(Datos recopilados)

□ □ □ □

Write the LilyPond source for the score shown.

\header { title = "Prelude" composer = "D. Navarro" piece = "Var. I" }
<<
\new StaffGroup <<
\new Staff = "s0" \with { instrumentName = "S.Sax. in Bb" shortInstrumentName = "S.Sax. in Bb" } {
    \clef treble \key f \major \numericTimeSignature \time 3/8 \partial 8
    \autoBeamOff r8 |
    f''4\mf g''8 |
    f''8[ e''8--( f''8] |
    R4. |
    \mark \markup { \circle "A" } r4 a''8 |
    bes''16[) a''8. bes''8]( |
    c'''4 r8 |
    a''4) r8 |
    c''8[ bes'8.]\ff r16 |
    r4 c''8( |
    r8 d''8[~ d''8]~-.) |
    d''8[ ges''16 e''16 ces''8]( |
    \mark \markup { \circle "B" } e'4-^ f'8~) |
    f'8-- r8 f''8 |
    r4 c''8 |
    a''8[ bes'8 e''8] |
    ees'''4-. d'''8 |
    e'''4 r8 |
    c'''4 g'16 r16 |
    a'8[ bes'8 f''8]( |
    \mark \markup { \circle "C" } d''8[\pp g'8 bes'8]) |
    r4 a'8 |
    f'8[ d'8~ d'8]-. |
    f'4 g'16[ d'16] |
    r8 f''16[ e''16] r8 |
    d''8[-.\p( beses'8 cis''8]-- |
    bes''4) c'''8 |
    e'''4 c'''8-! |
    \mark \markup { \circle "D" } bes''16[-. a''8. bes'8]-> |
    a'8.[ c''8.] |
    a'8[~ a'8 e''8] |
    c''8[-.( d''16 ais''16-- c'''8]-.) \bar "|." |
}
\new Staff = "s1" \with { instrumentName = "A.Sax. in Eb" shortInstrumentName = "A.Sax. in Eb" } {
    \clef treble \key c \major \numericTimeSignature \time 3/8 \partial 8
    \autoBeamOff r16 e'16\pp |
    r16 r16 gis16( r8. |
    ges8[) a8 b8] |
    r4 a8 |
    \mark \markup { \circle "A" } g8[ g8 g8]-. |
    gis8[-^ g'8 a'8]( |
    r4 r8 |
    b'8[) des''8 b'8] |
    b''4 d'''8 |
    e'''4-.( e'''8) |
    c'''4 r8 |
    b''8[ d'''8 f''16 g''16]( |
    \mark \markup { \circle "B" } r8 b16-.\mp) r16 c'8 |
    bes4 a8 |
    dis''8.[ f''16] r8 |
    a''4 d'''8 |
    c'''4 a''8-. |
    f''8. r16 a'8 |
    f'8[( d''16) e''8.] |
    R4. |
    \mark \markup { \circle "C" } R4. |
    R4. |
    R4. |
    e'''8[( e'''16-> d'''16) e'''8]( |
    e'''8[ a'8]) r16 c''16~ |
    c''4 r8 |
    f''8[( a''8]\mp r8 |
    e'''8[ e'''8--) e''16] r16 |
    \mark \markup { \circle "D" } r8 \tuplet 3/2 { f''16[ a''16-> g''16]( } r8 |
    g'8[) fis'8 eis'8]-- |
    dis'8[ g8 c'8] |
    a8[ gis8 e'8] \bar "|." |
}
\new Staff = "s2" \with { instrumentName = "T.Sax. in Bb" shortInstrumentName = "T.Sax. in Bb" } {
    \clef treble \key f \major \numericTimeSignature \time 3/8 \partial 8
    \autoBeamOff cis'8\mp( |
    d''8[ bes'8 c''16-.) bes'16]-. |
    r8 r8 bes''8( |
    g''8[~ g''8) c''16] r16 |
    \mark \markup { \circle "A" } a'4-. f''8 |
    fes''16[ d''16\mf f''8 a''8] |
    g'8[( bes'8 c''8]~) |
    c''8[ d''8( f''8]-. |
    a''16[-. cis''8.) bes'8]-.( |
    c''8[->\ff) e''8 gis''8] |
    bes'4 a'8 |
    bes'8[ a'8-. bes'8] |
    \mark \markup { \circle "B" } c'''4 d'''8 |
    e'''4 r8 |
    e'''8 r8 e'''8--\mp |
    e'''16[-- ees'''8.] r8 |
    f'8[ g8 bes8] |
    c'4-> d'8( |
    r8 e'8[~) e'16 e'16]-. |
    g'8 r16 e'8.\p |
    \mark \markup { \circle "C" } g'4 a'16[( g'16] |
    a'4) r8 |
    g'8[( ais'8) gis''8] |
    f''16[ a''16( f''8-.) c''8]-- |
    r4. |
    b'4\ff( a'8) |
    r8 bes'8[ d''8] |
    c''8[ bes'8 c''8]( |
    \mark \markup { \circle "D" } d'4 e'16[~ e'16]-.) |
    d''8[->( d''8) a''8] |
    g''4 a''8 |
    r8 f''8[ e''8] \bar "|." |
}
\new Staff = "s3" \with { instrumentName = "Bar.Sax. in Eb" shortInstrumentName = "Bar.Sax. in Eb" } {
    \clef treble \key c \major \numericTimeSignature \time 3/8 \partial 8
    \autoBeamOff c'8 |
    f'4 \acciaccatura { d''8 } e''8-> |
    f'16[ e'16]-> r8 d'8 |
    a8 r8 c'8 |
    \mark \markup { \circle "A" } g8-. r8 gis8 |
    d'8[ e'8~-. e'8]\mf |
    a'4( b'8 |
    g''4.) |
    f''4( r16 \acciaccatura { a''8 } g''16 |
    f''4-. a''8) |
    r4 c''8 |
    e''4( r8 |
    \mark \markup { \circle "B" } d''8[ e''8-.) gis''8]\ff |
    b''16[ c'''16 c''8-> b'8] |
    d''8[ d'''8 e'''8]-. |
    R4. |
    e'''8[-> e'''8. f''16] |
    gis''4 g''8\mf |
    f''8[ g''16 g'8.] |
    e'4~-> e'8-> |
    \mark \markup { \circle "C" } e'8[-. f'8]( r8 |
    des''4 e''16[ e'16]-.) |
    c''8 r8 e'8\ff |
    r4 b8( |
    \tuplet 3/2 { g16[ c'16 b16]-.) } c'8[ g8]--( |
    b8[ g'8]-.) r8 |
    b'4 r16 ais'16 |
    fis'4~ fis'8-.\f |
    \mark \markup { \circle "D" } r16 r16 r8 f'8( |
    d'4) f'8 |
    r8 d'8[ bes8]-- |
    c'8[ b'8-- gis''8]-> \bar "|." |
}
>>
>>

□ □ □ □

--- Lo solicitado ---
Determine cuántas líneas de los datos incluyen la cadena "tuplet" y responda solo con esa cifra.

--- Resultado obtenido ---
2